Segment Start: Material supplied

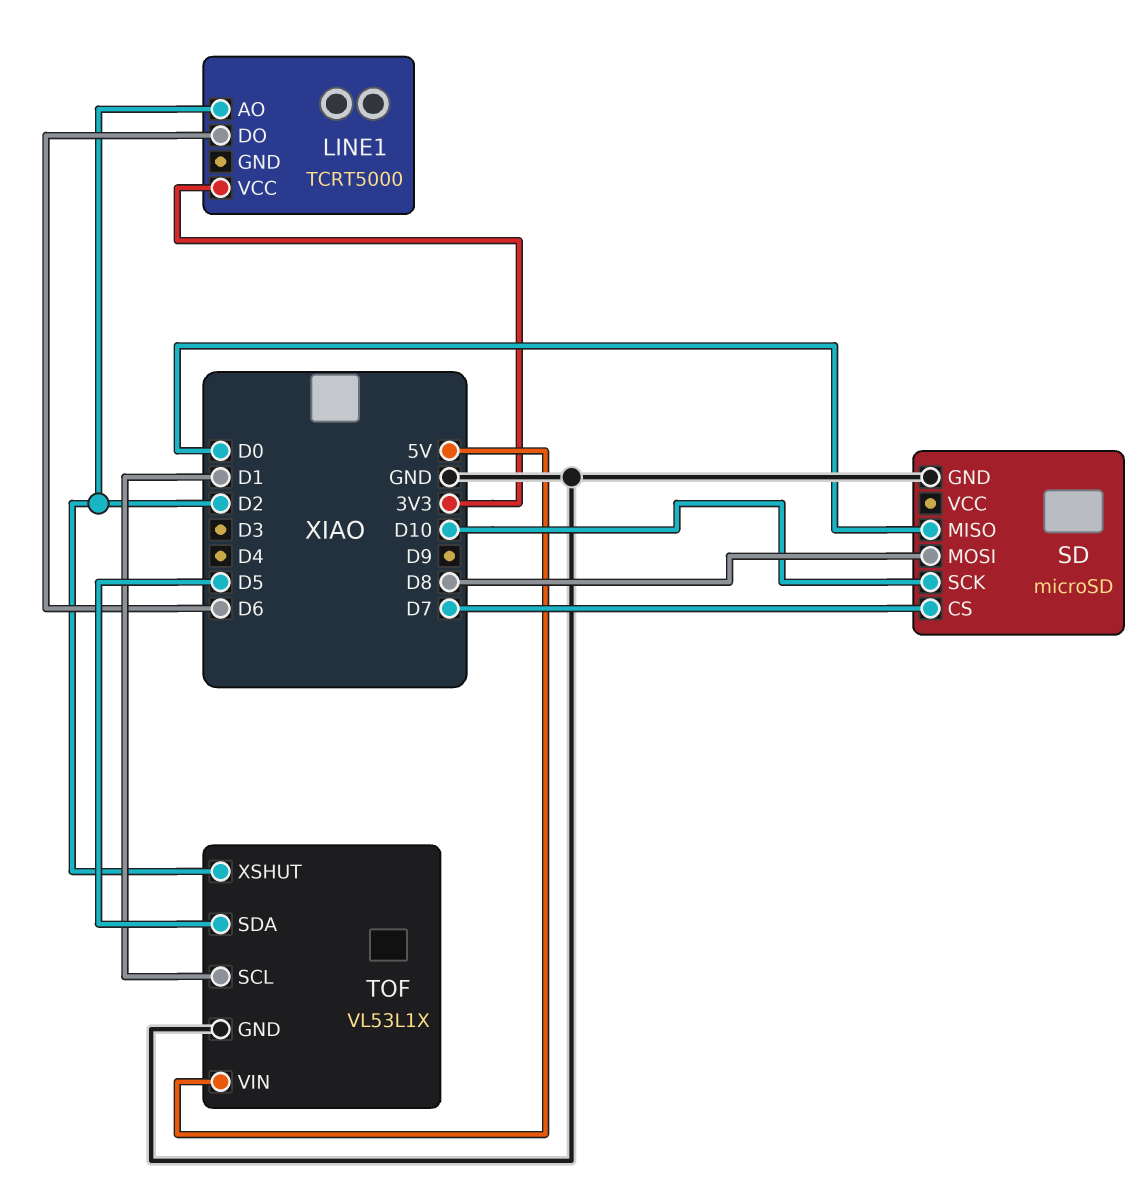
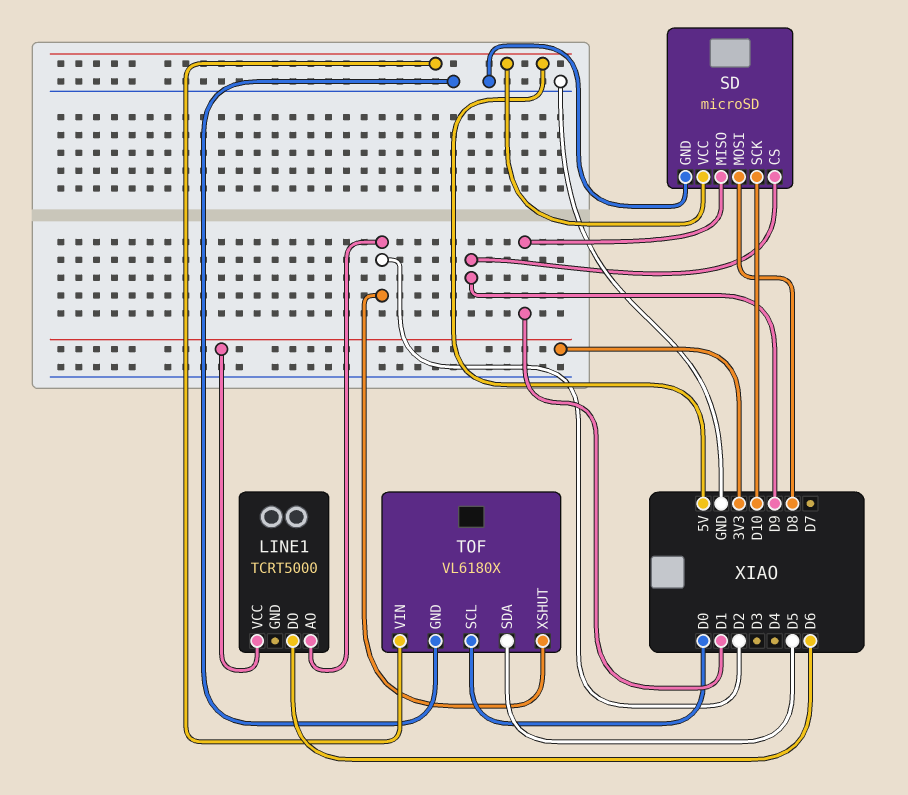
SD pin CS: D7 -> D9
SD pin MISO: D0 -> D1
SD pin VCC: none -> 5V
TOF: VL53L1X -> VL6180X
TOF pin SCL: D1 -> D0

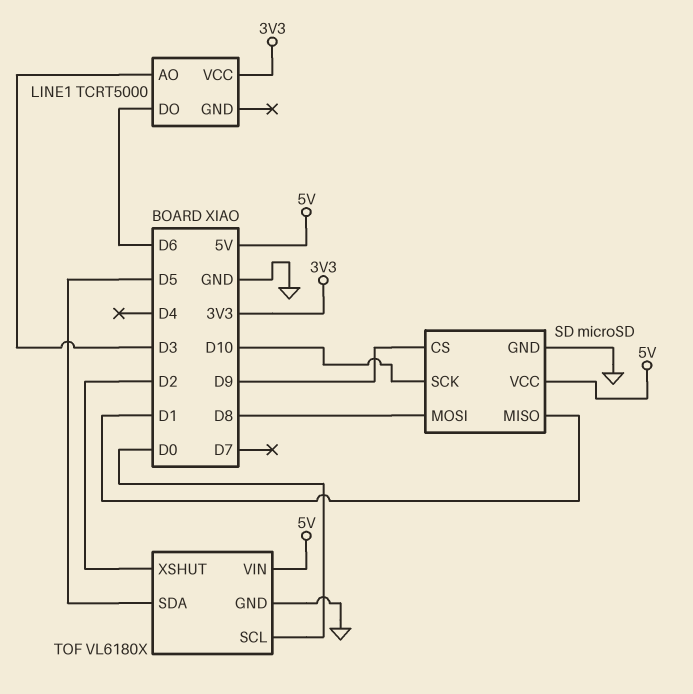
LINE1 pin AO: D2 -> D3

Segment End: Material supplied

-- What needs to be done --
Before copying the data, remove the pictures. Then repeat the rest exactly.

-- Result of this exercise --
SD pin CS: D7 -> D9
SD pin MISO: D0 -> D1
SD pin VCC: none -> 5V
TOF: VL53L1X -> VL6180X
TOF pin SCL: D1 -> D0

LINE1 pin AO: D2 -> D3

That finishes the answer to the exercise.